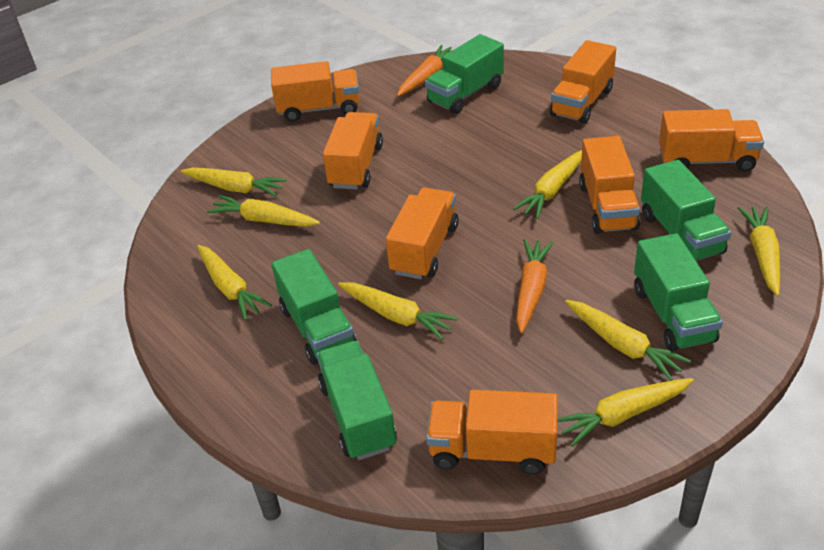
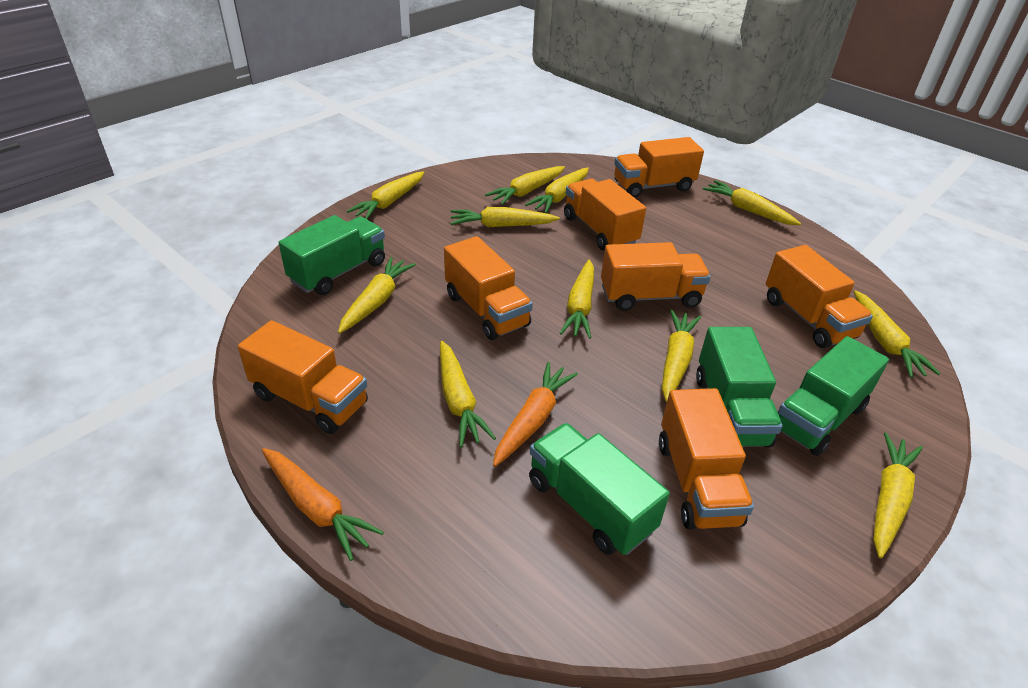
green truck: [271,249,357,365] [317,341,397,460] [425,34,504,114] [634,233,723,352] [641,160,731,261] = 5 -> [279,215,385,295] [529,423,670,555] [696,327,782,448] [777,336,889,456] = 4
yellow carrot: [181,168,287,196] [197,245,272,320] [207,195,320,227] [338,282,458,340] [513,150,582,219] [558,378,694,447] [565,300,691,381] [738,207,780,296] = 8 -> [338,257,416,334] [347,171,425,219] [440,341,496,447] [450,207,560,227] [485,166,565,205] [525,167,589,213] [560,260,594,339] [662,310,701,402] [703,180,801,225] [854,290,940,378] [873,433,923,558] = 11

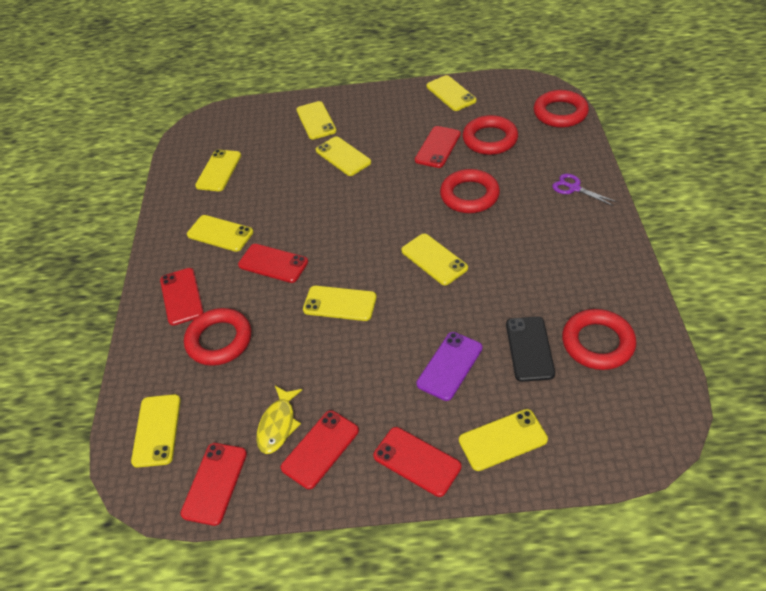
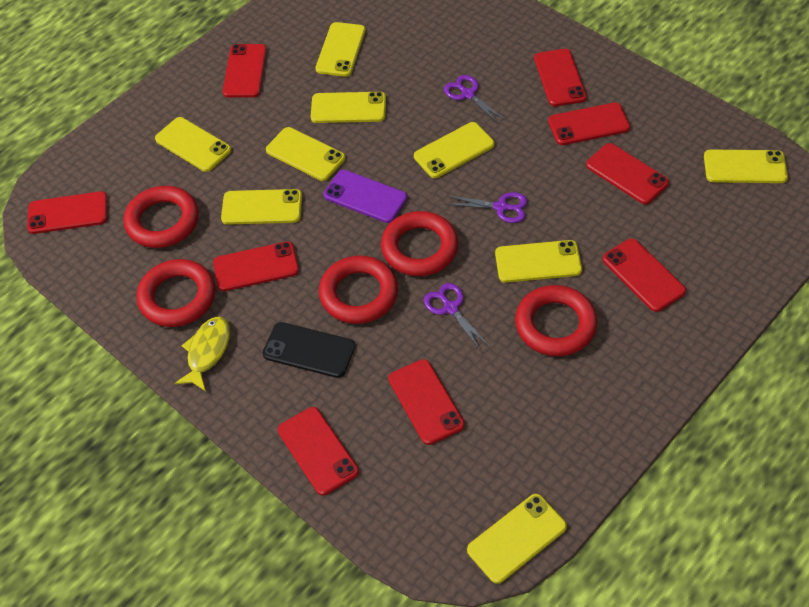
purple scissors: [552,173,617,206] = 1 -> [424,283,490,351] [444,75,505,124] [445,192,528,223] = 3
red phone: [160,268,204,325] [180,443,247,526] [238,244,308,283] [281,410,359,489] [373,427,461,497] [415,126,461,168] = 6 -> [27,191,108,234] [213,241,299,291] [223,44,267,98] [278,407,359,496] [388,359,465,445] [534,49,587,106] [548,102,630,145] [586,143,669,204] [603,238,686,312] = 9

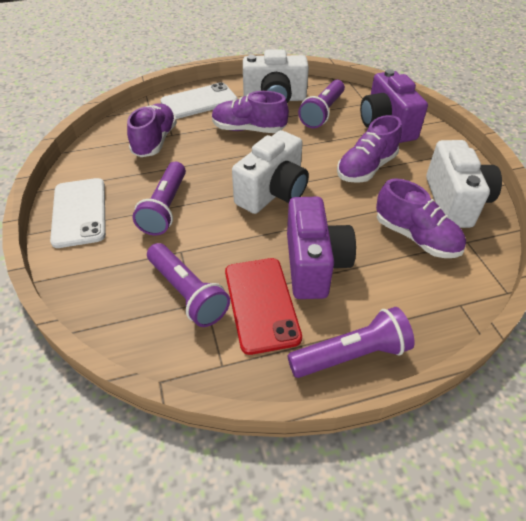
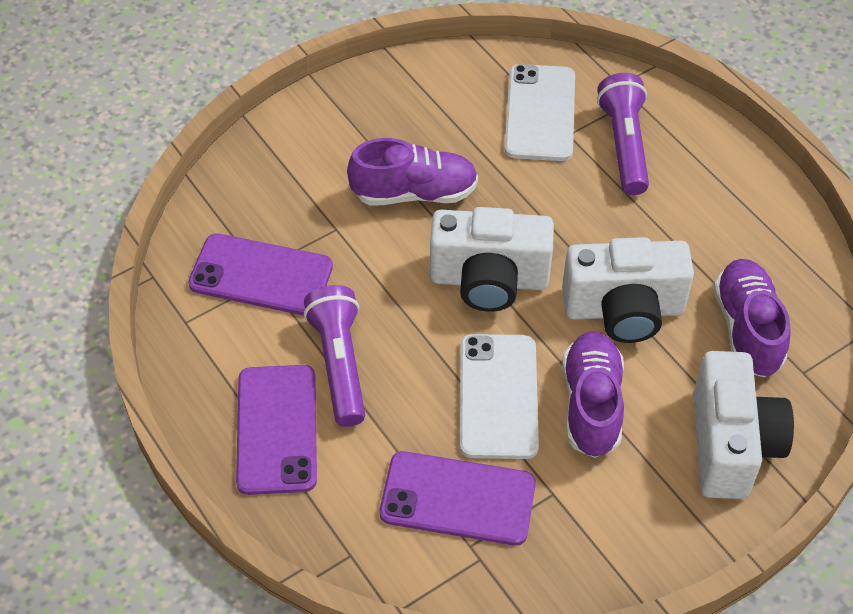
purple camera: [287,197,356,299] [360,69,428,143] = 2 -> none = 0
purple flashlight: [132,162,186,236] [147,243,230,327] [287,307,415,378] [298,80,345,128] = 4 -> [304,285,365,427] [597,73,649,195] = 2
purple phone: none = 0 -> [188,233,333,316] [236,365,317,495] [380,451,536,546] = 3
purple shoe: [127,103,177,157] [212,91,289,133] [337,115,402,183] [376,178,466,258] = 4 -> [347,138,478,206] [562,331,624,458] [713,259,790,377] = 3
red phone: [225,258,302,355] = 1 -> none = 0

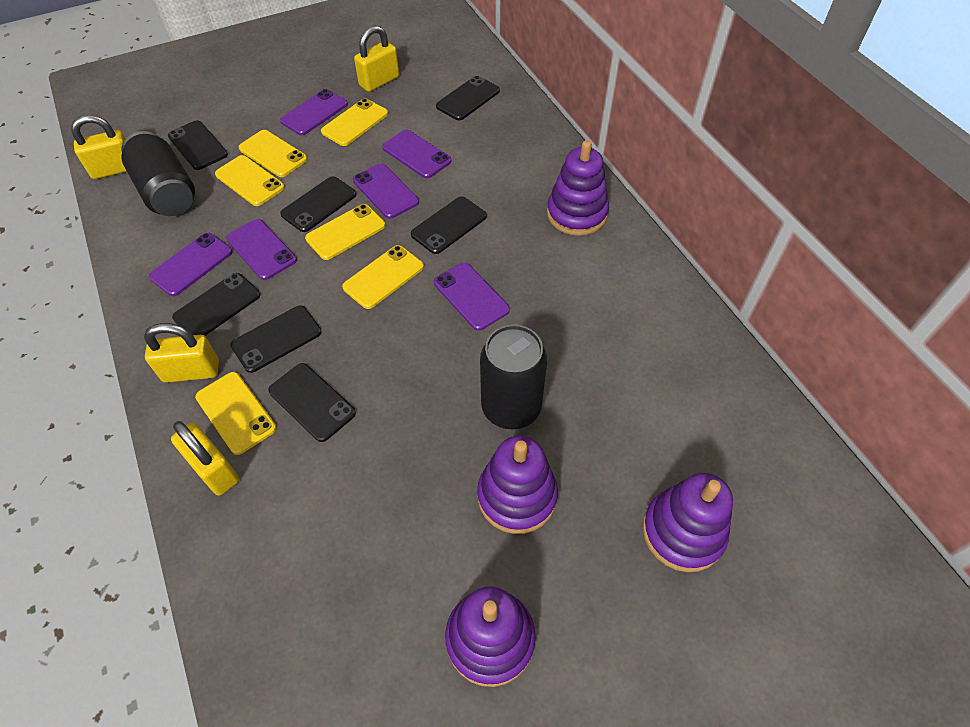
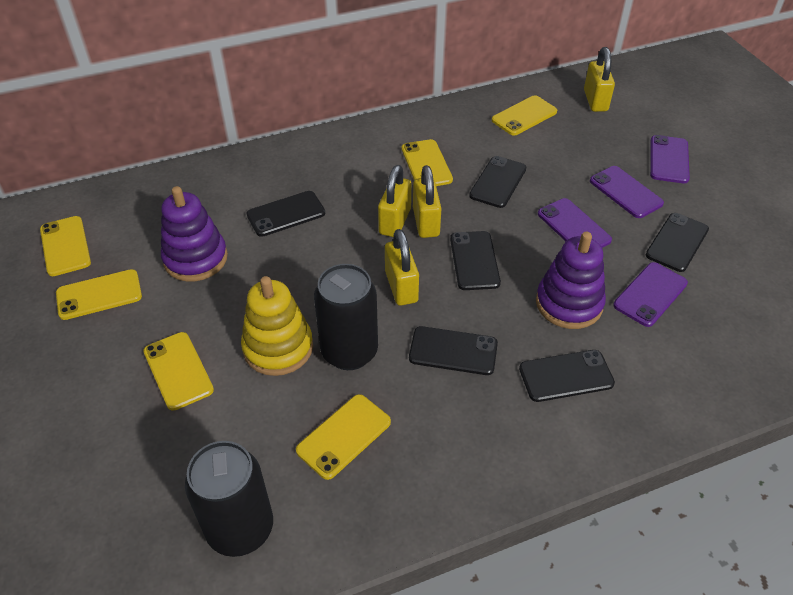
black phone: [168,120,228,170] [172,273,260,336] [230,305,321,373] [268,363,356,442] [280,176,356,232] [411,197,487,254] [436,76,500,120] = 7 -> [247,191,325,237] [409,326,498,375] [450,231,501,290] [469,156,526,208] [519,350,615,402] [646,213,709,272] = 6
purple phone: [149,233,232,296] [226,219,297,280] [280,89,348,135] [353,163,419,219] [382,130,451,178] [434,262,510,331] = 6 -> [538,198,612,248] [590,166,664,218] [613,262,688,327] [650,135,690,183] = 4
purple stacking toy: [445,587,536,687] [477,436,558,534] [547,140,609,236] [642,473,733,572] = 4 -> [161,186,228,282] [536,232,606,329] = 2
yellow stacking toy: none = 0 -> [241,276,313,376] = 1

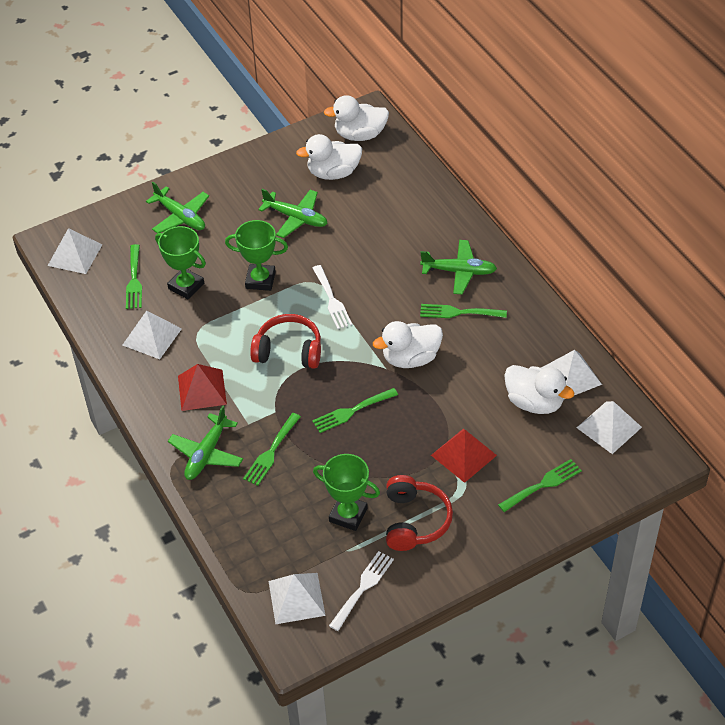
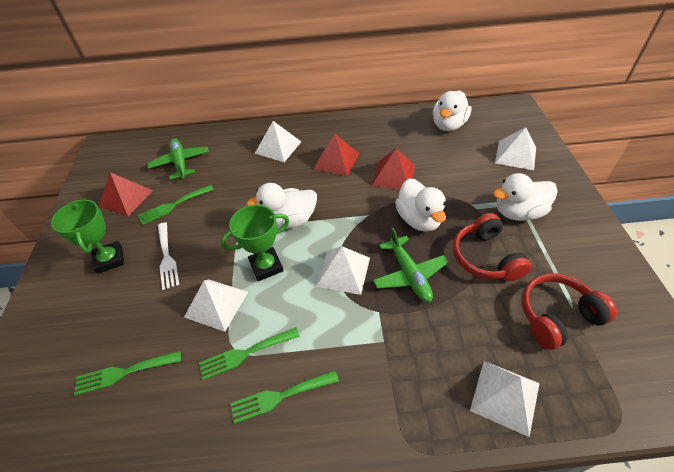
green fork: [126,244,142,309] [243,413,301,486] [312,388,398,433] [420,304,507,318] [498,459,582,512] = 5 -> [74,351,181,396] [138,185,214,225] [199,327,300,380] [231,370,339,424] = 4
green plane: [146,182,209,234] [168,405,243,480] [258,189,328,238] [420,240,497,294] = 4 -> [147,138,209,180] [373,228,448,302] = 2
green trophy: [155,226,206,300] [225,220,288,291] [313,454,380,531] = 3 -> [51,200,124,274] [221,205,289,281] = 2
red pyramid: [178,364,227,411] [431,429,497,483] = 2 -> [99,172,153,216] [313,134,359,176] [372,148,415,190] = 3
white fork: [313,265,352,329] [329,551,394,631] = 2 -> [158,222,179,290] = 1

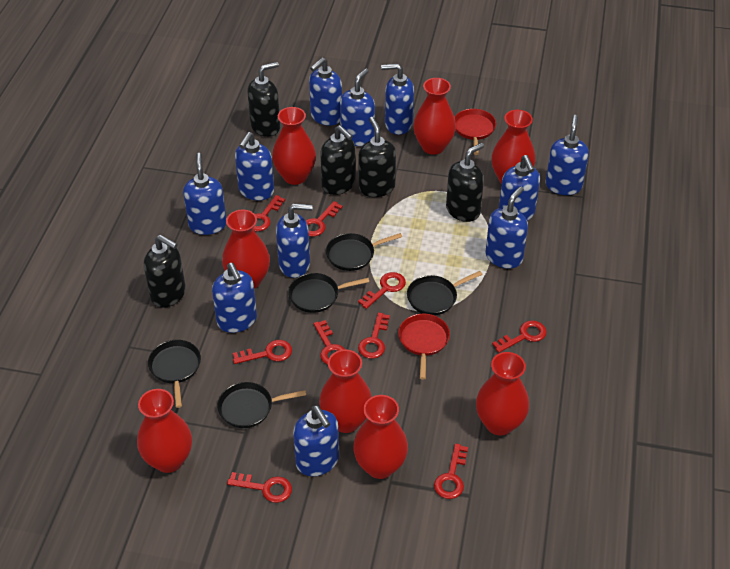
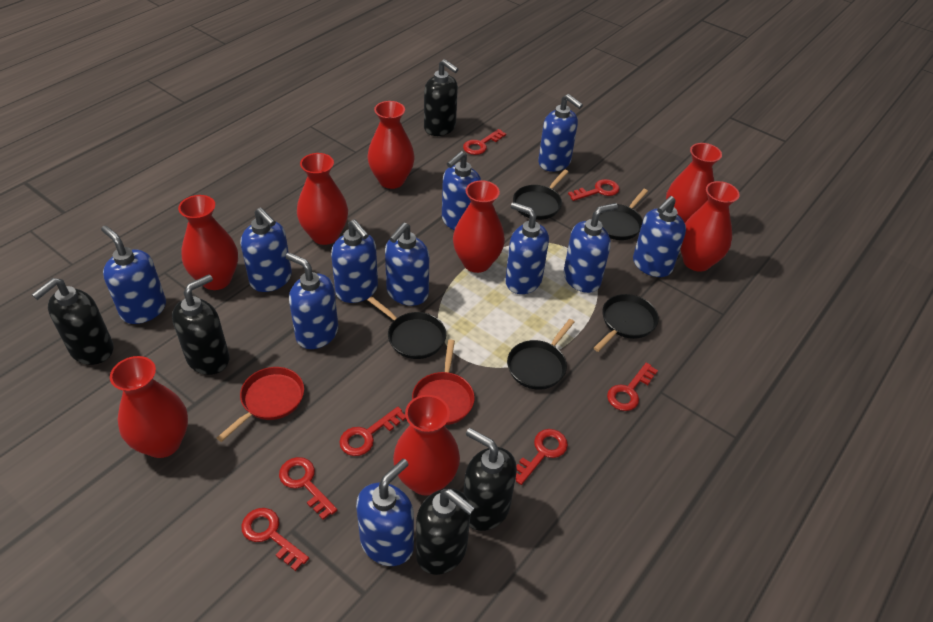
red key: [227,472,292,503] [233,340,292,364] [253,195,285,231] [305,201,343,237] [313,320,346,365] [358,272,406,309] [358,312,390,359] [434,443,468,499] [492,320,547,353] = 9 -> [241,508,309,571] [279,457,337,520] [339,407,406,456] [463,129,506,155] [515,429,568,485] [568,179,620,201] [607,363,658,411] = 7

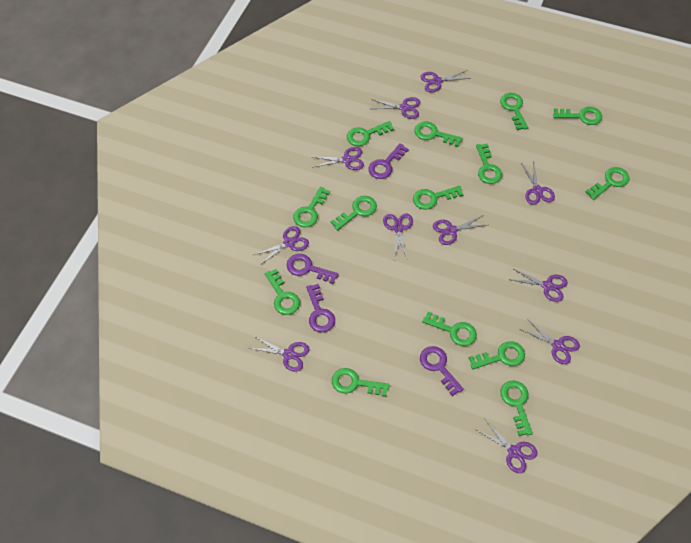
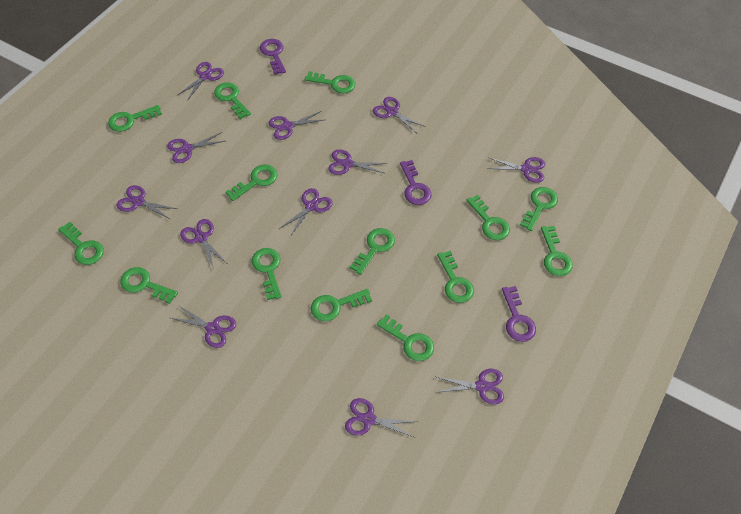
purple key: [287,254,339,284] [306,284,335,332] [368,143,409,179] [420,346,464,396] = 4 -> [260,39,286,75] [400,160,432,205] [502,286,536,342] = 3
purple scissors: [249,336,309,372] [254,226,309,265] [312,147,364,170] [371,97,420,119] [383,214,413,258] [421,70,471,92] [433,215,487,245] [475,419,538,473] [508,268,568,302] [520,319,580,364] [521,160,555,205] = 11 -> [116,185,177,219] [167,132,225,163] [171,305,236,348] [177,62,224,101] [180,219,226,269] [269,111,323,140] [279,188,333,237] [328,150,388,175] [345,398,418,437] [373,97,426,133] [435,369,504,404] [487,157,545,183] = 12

════════

# HOW TO COMPLETE THIS TASK
The job is to copy each line from the material above that holds the word "none".

# RESULT OF THIS EXERCISE
purple camera: [287,197,356,299] [360,69,428,143] = 2 -> none = 0
purple phone: none = 0 -> [188,233,333,316] [236,365,317,495] [380,451,536,546] = 3
red phone: [225,258,302,355] = 1 -> none = 0
yellow stacking toy: none = 0 -> [241,276,313,376] = 1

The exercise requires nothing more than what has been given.